(Task to carry out)
Starting at the line that contains "289, 662, 367", return each line exactly as written until the listing below ends, and return no other line.

(Material provided)
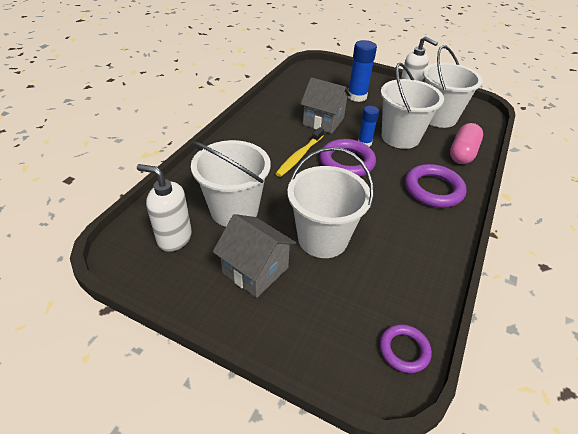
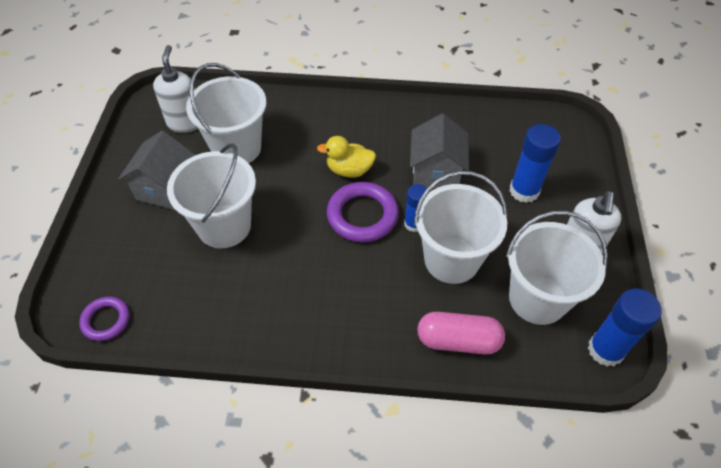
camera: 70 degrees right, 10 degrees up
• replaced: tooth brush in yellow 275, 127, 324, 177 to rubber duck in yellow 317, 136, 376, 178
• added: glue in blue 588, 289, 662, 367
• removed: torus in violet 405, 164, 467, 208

(Problem solution)
• added: glue in blue 588, 289, 662, 367
• removed: torus in violet 405, 164, 467, 208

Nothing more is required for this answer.